Reproduce the entries verbatim; no pictures.
START Record excerpts
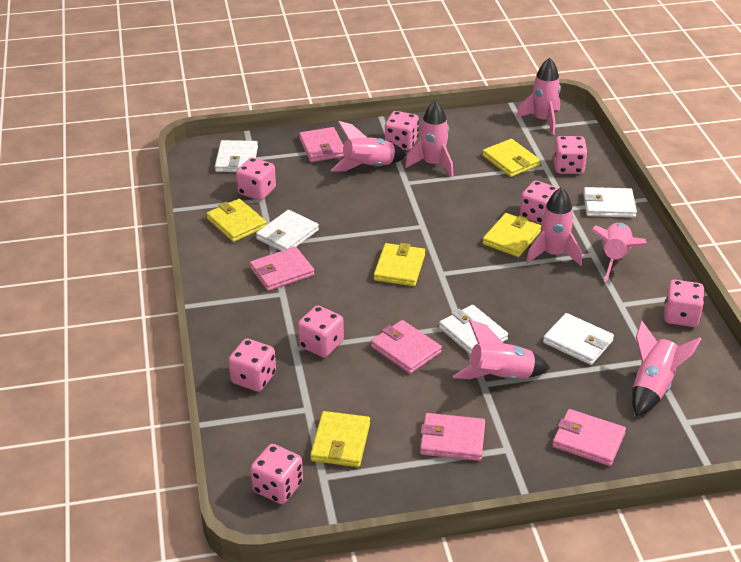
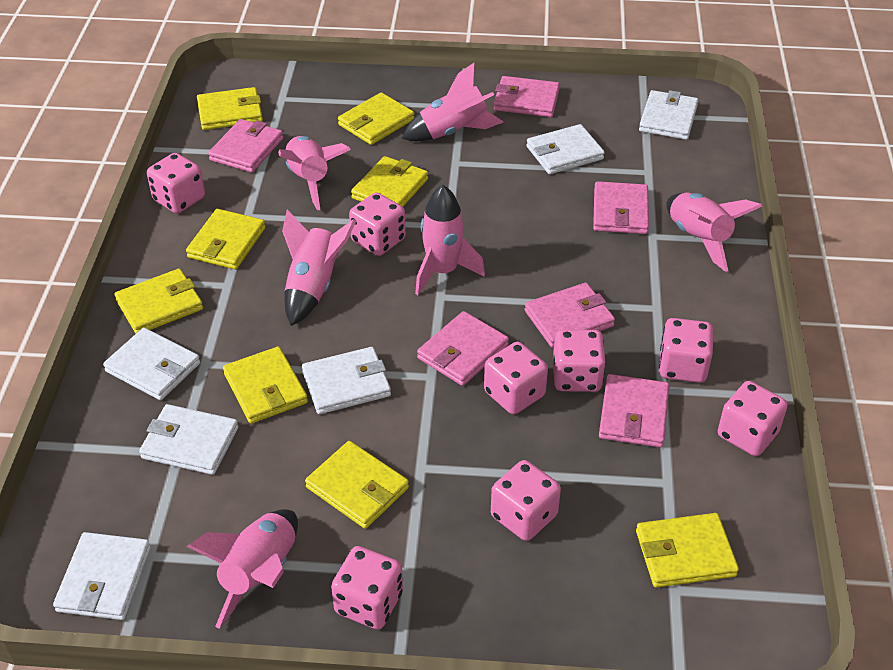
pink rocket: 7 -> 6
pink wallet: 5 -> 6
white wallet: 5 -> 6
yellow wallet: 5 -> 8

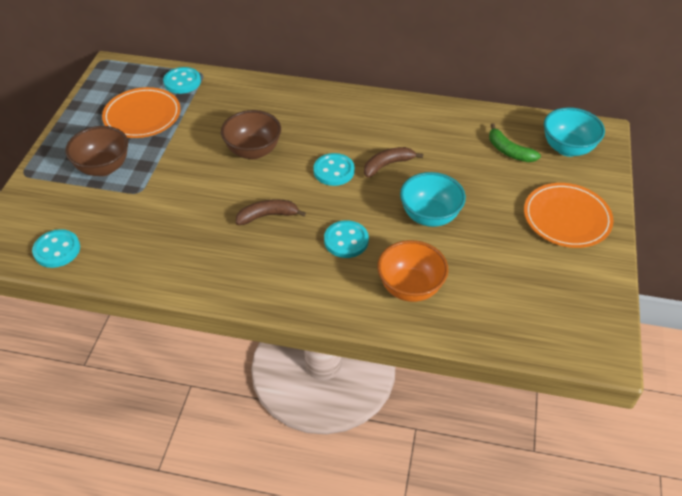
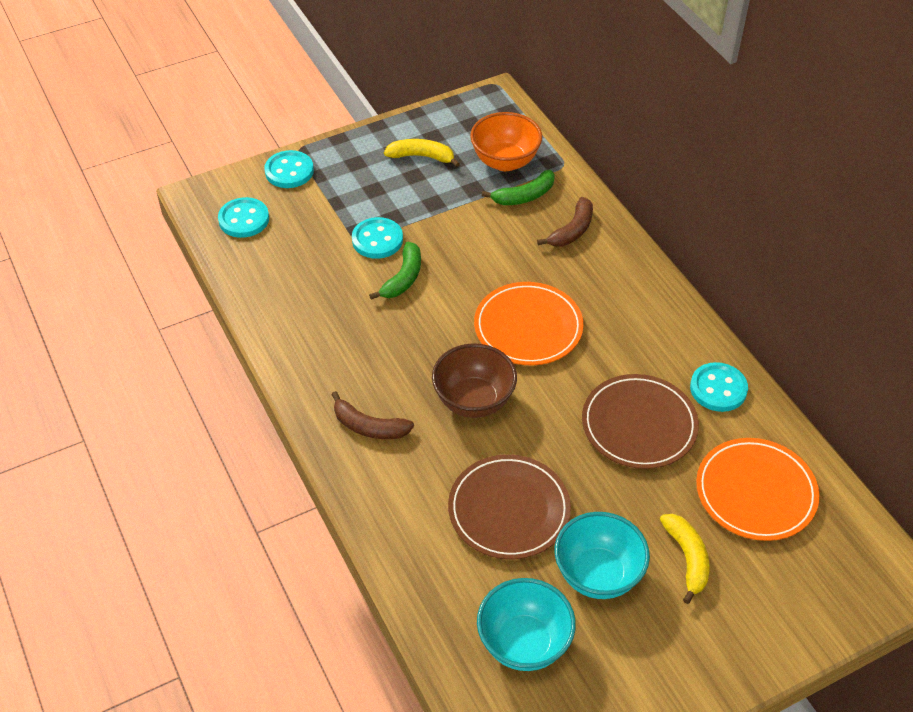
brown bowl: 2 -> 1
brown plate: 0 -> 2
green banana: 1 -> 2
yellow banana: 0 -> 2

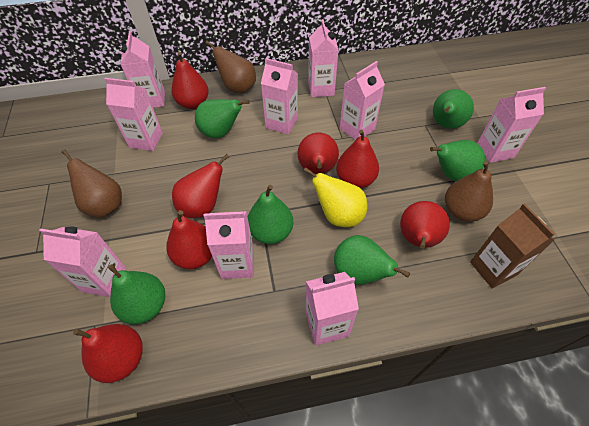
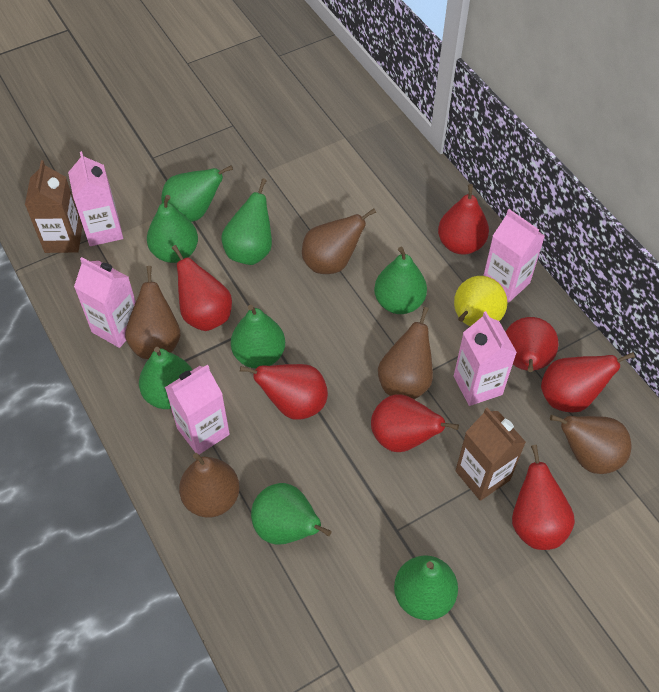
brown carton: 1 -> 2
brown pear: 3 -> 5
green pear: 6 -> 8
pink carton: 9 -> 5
END Record excerpts
- Answer to this task
pink rocket: 7 -> 6
pink wallet: 5 -> 6
white wallet: 5 -> 6
yellow wallet: 5 -> 8

brown bowl: 2 -> 1
brown plate: 0 -> 2
green banana: 1 -> 2
yellow banana: 0 -> 2

brown carton: 1 -> 2
brown pear: 3 -> 5
green pear: 6 -> 8
pink carton: 9 -> 5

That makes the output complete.